Try it »
Note each line in the data holding the string "purple" and report it.

Information »
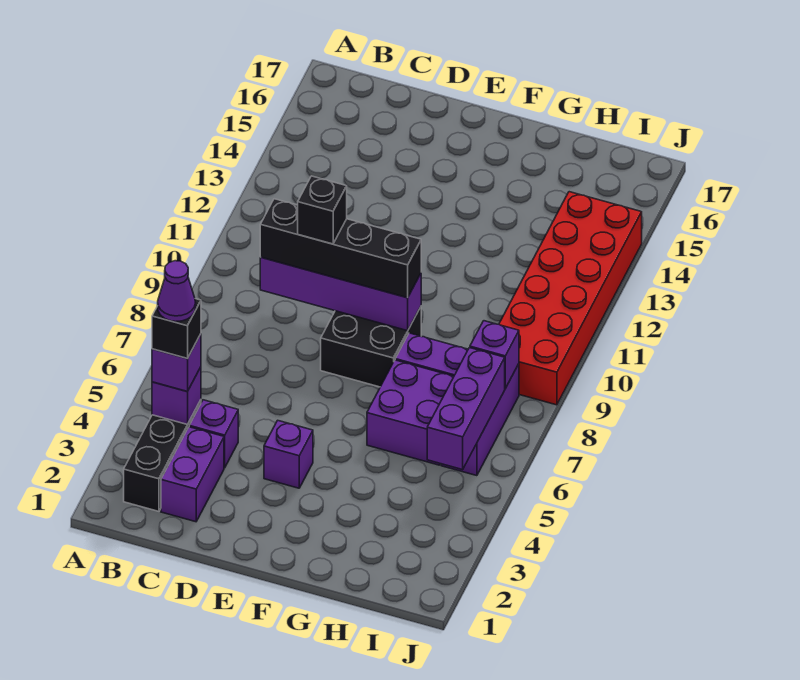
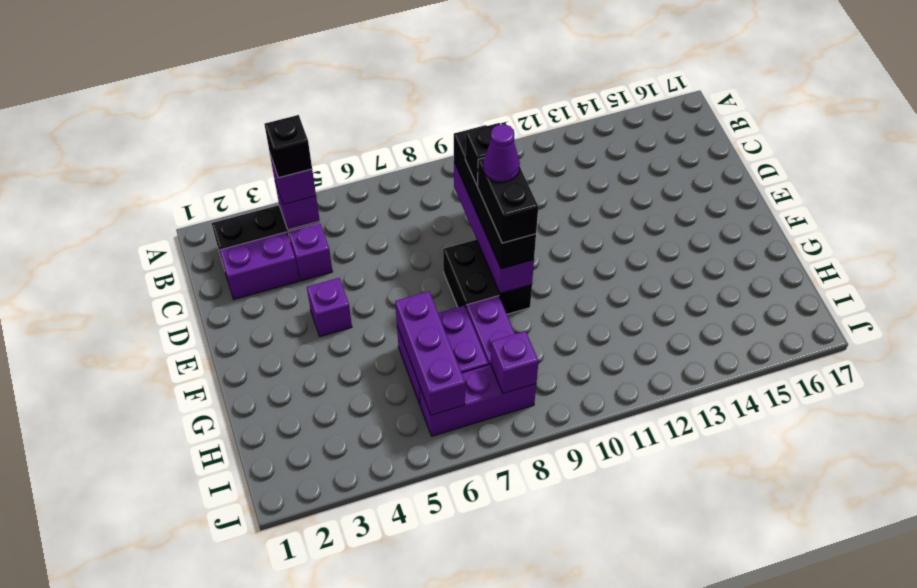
purple cone B4 level 5 -> purple cone E9 level 5
none -> black brick E9:F9 level 4
purple brick I5:I7 level 2 -> purple brick G6:I6 level 2
red brick I9:J14 level 1 -> none

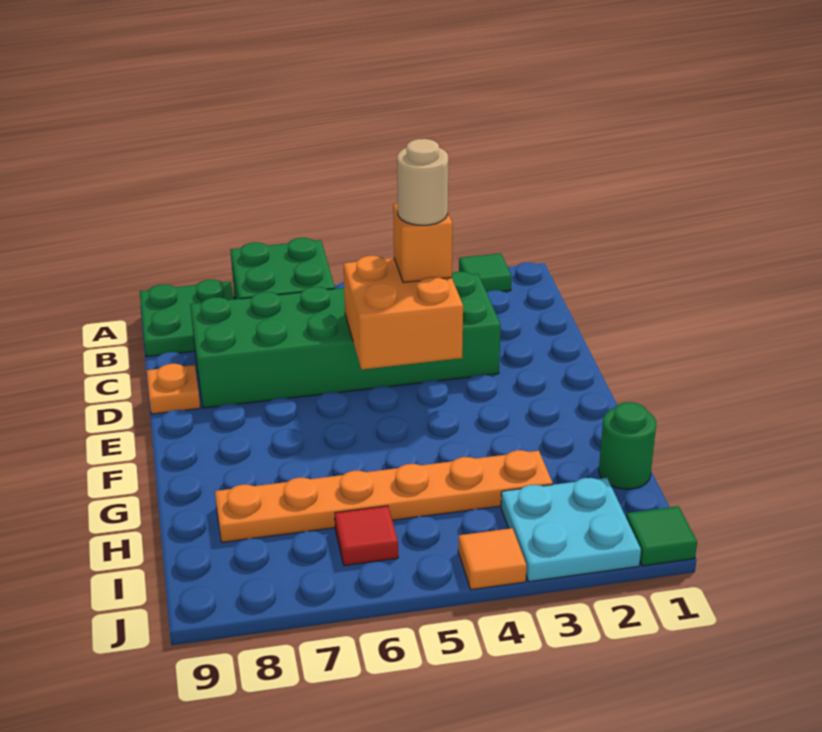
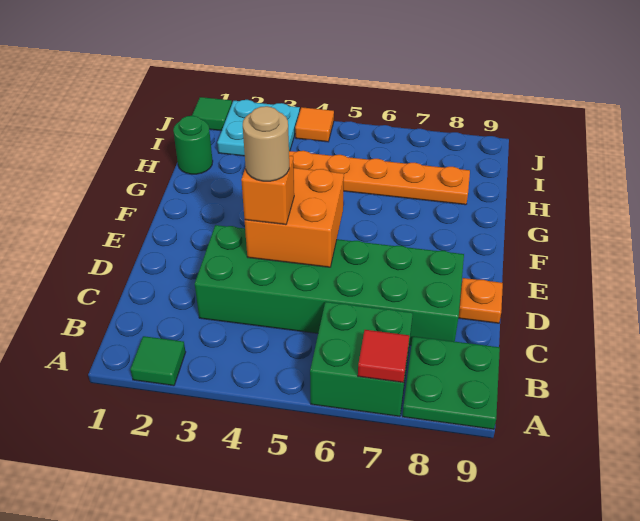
red tile I6 level 1 -> red tile A7 level 2

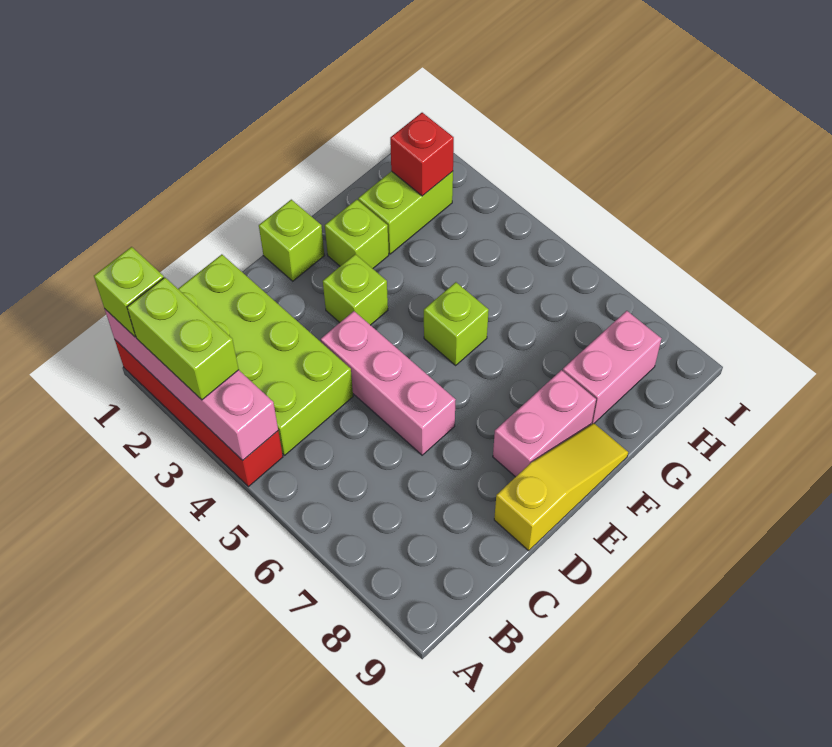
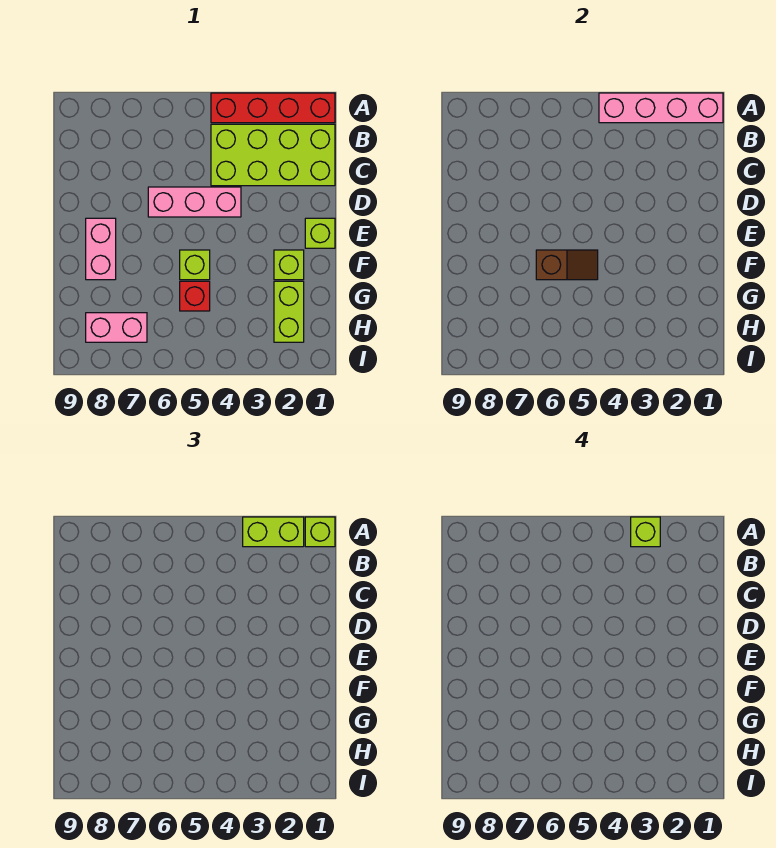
yellow slope D9:F9 level 1 top D -> none
lime brick E3 level 1 -> lime brick A3 level 4
none -> brown slope F5:F6 level 2 top 6
pink brick G8:H8 level 1 -> pink brick H7:H8 level 1
red brick H2 level 2 -> red brick G5 level 1

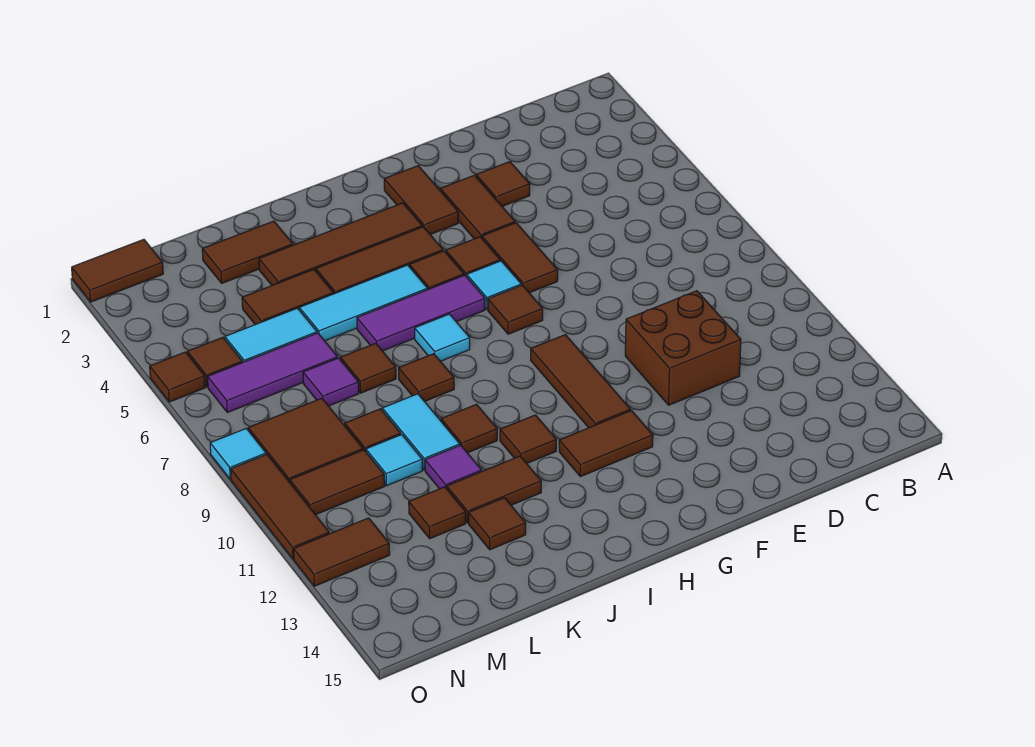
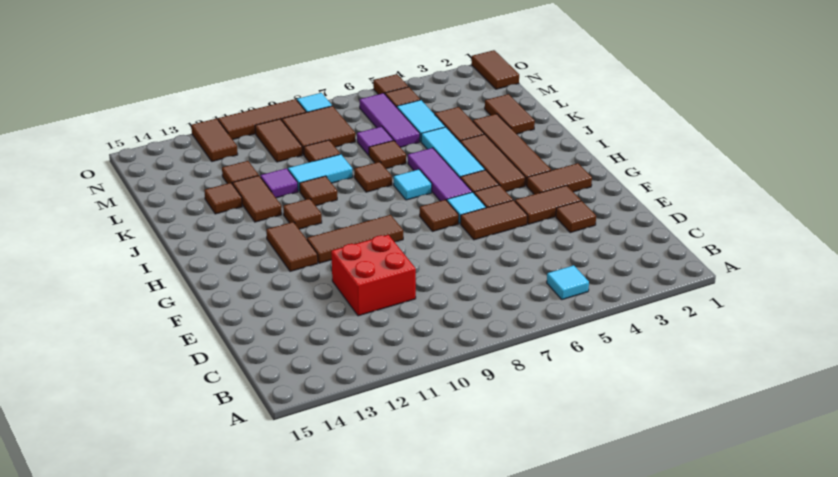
brown brick D10:E11 level 1 -> red brick D10:E11 level 1
cyan tile L10 level 1 -> cyan tile B5 level 1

Answer space »
purple cone B4 level 5 -> purple cone E9 level 5
purple brick I5:I7 level 2 -> purple brick G6:I6 level 2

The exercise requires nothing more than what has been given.